» **BRIEF**: Type out all the records word for word. Any pictures are to be left out.

■ ■ ■ ■ ■ ■ ■

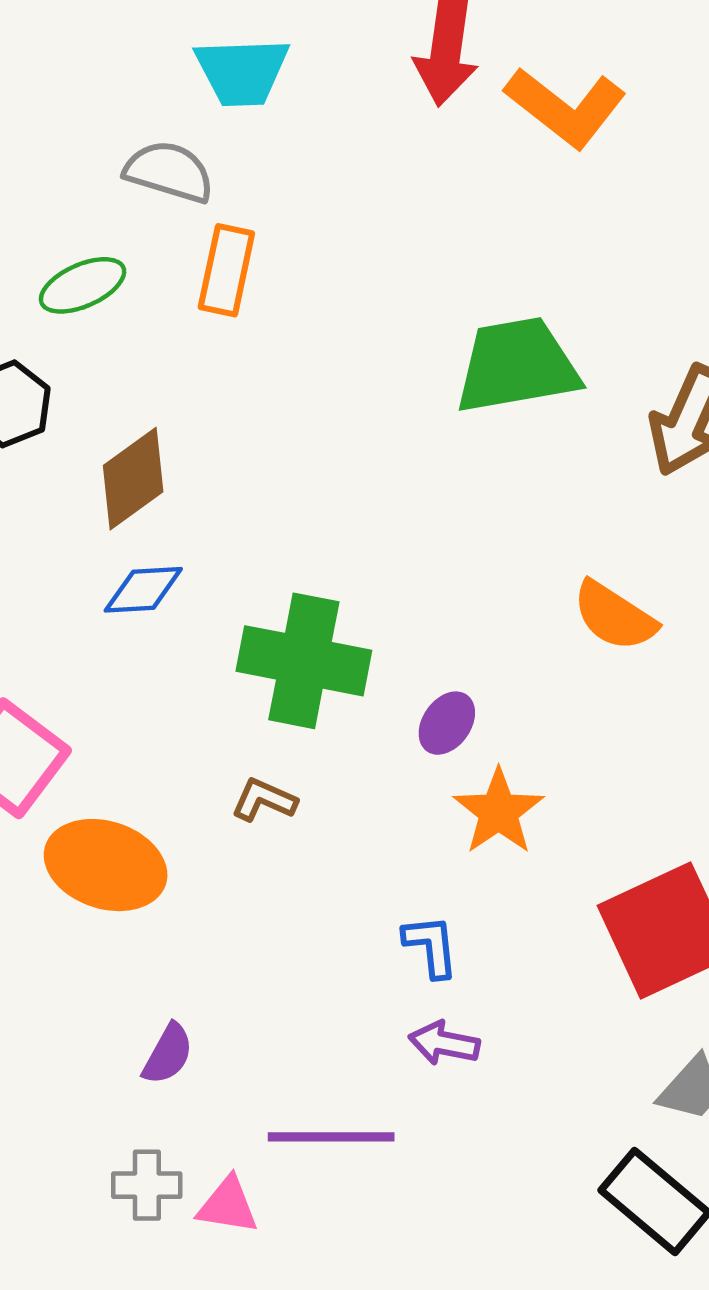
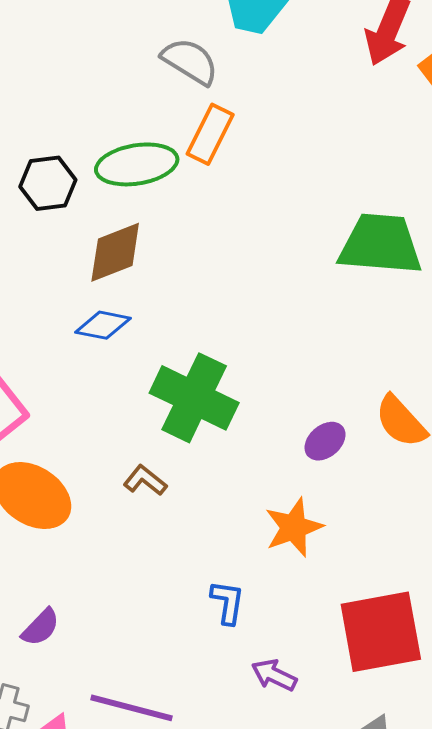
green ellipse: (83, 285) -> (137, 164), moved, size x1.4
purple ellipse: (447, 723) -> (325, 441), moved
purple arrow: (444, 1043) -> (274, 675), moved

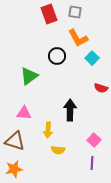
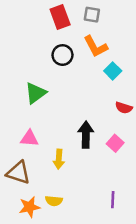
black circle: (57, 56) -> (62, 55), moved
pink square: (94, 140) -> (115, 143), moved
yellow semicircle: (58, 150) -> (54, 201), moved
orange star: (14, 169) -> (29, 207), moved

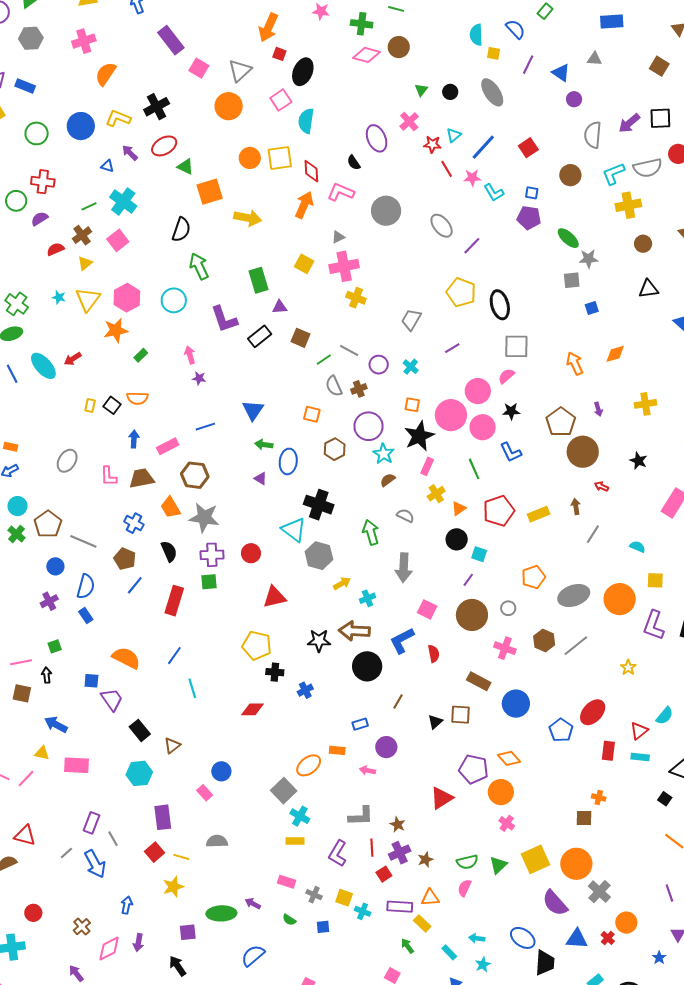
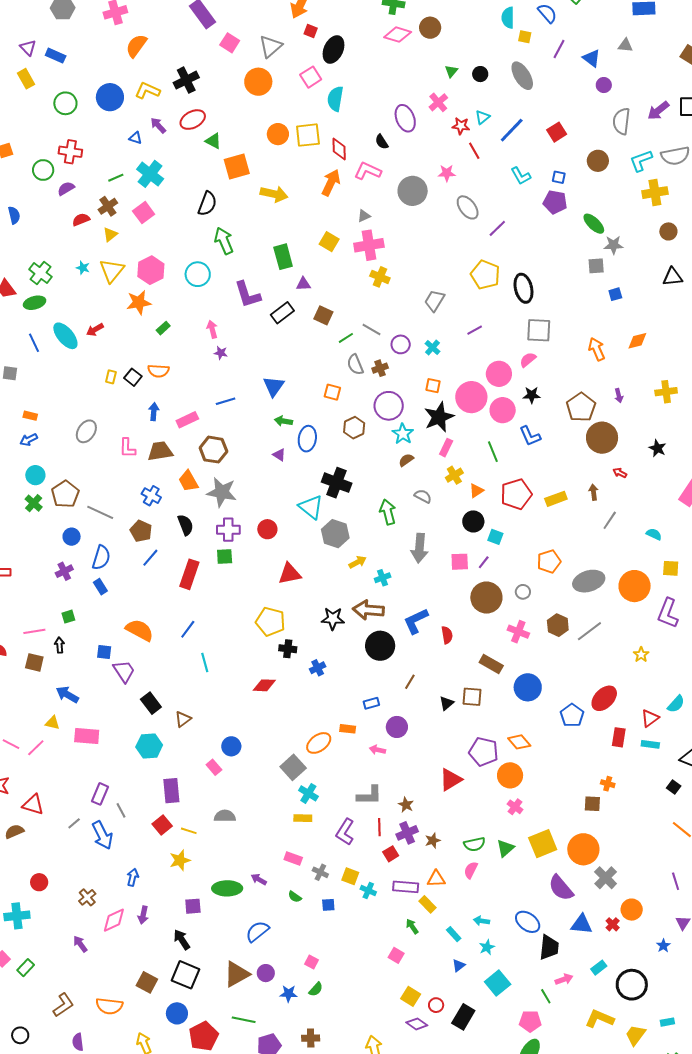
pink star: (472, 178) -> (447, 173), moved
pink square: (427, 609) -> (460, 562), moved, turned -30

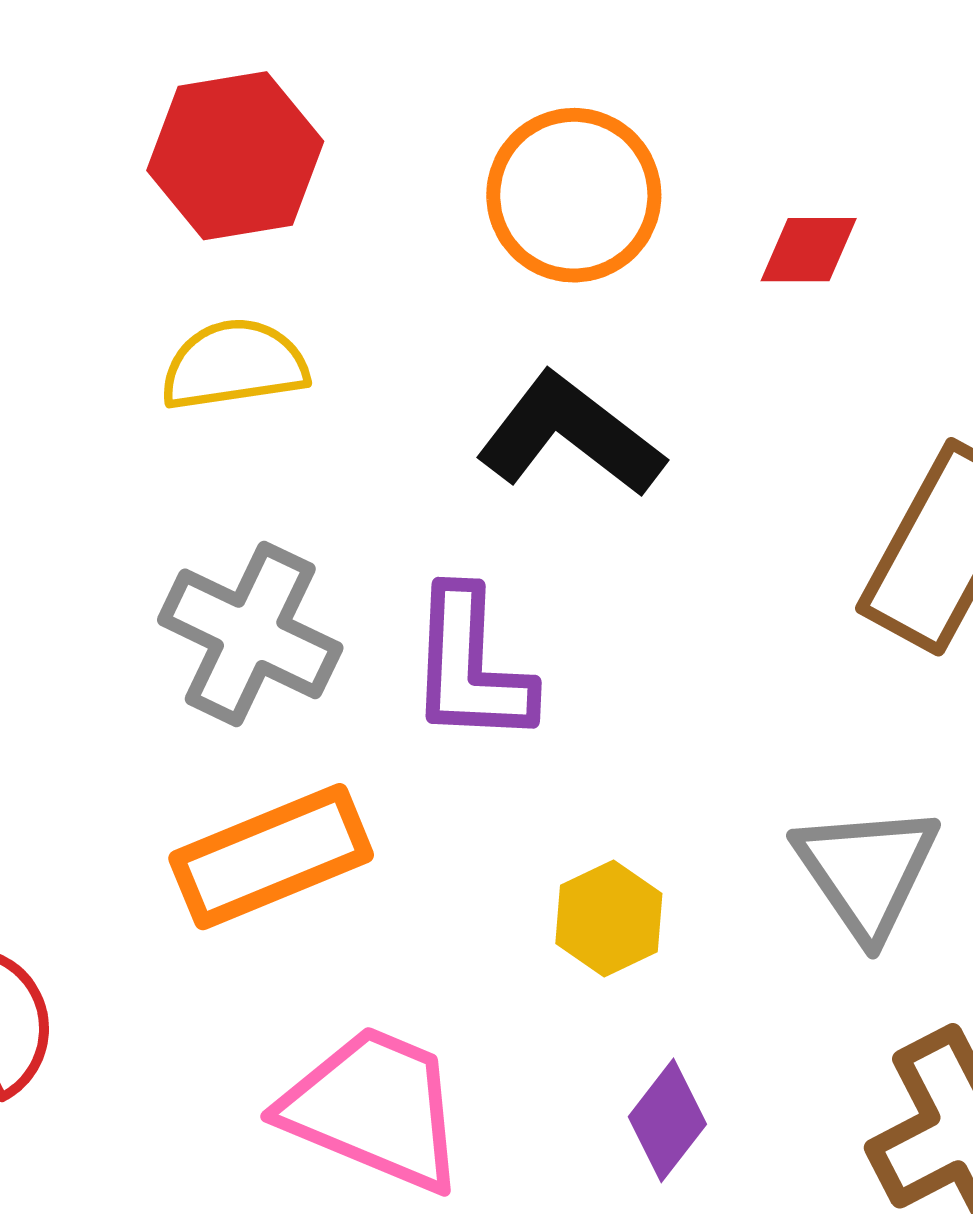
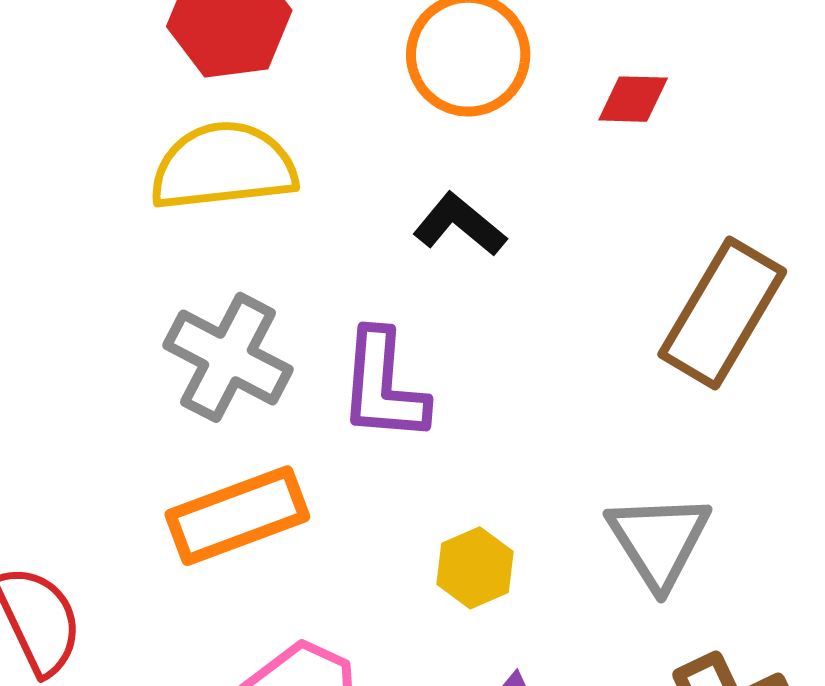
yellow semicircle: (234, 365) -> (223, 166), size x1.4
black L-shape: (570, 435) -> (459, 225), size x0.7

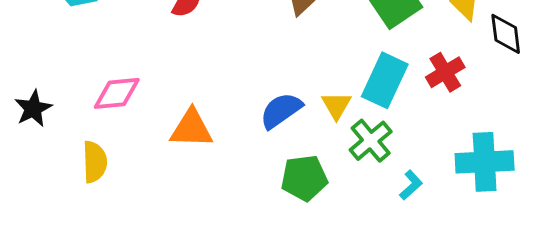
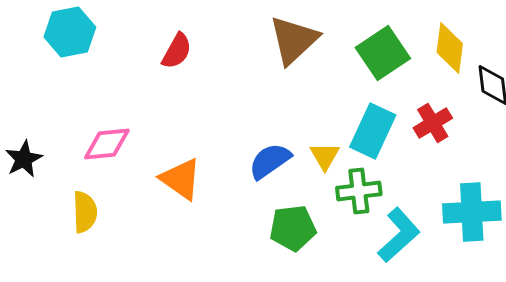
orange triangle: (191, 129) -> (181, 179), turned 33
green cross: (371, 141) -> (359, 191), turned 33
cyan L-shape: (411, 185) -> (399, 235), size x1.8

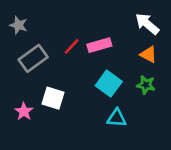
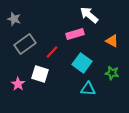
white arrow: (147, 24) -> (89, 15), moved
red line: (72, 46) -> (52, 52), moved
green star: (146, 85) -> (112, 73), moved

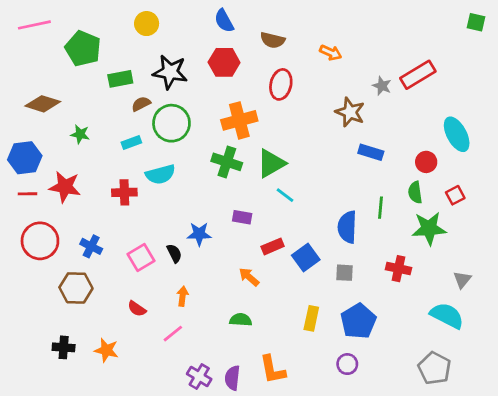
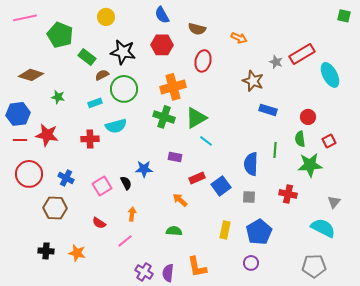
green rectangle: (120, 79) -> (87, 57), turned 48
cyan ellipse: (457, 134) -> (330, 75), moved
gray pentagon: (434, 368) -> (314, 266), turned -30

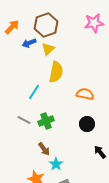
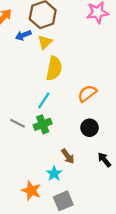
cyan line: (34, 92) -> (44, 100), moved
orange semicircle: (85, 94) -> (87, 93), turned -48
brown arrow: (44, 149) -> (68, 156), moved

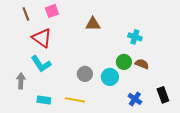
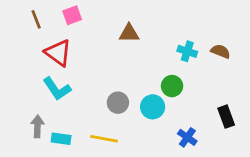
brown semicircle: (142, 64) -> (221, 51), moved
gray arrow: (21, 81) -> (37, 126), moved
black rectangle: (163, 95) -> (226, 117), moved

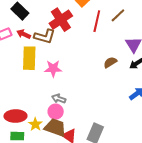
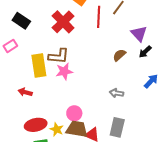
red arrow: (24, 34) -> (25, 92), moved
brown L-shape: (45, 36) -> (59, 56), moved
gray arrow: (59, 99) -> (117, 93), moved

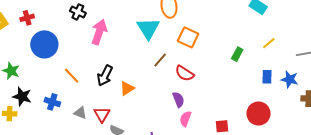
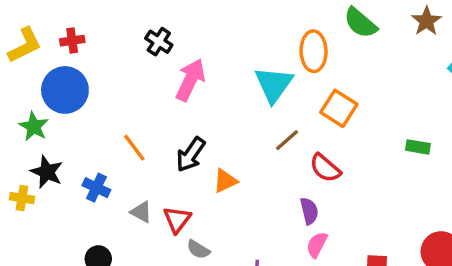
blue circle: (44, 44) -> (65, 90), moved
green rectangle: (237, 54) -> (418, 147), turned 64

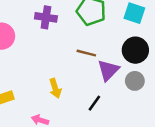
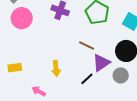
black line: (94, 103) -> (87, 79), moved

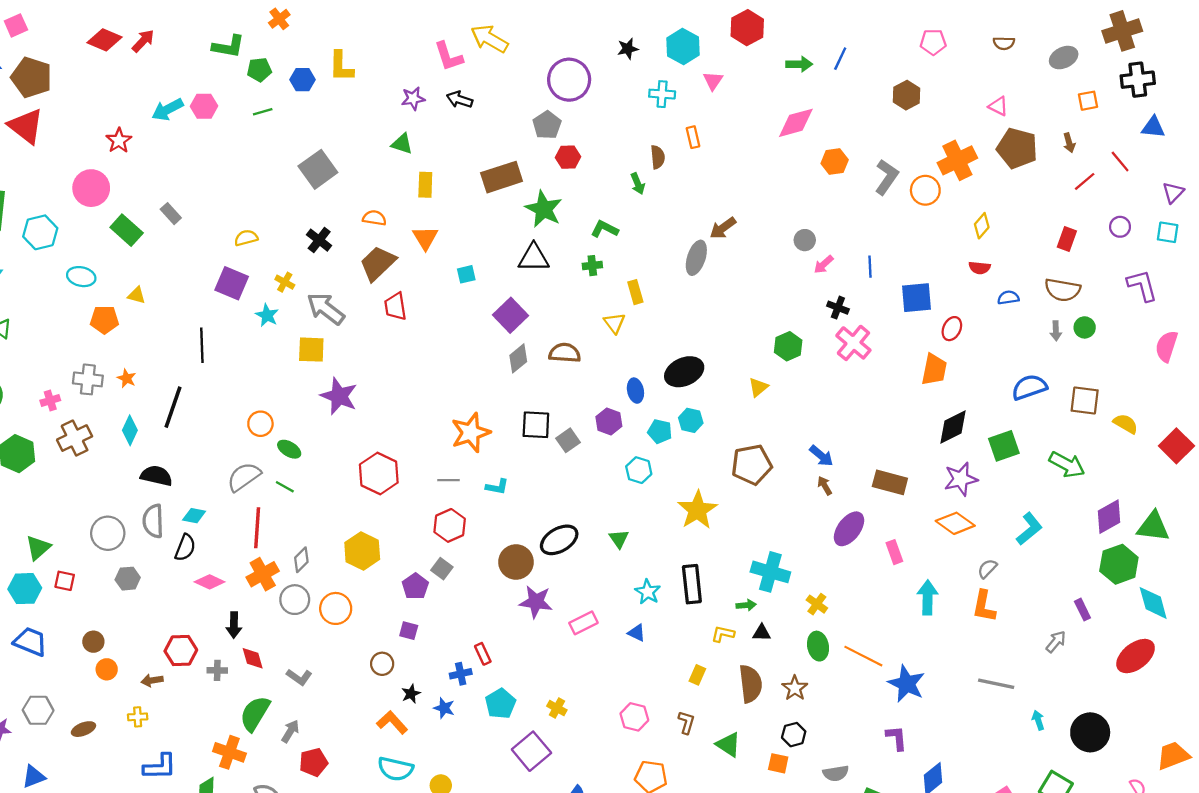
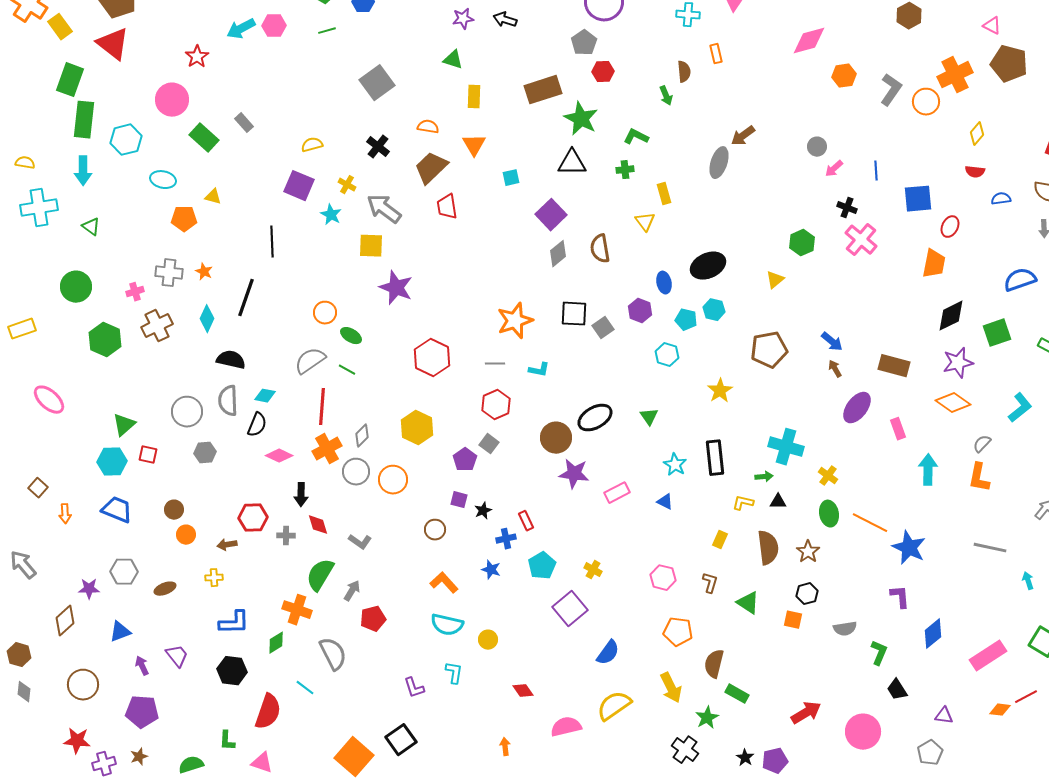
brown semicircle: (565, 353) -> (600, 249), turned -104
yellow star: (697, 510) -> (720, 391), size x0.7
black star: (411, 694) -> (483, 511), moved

■ ■ ■ ■ ■ ■ ■

» **SOLUTION TO THIS PROBLEM**:
green ellipse: (83, 285) -> (137, 164), moved, size x1.4
purple ellipse: (447, 723) -> (325, 441), moved
purple arrow: (444, 1043) -> (274, 675), moved

black circle: (57, 56) -> (62, 55), moved
pink square: (94, 140) -> (115, 143), moved
yellow semicircle: (58, 150) -> (54, 201), moved
orange star: (14, 169) -> (29, 207), moved

pink star: (472, 178) -> (447, 173), moved
pink square: (427, 609) -> (460, 562), moved, turned -30

yellow semicircle: (234, 365) -> (223, 166), size x1.4
black L-shape: (570, 435) -> (459, 225), size x0.7

orange triangle: (191, 129) -> (181, 179), turned 33
green cross: (371, 141) -> (359, 191), turned 33
cyan L-shape: (411, 185) -> (399, 235), size x1.8

white arrow: (147, 24) -> (89, 15), moved
red line: (72, 46) -> (52, 52), moved
green star: (146, 85) -> (112, 73), moved

green rectangle: (120, 79) -> (87, 57), turned 48
cyan ellipse: (457, 134) -> (330, 75), moved
gray pentagon: (434, 368) -> (314, 266), turned -30

cyan line: (34, 92) -> (44, 100), moved
orange semicircle: (85, 94) -> (87, 93), turned -48
brown arrow: (44, 149) -> (68, 156), moved

brown semicircle: (142, 64) -> (221, 51), moved
gray arrow: (21, 81) -> (37, 126), moved
black rectangle: (163, 95) -> (226, 117), moved

red arrow: (24, 34) -> (25, 92), moved
brown L-shape: (45, 36) -> (59, 56), moved
gray arrow: (59, 99) -> (117, 93), moved

blue circle: (44, 44) -> (65, 90), moved
green rectangle: (237, 54) -> (418, 147), turned 64

black line: (94, 103) -> (87, 79), moved

brown semicircle: (565, 353) -> (600, 249), turned -104
yellow star: (697, 510) -> (720, 391), size x0.7
black star: (411, 694) -> (483, 511), moved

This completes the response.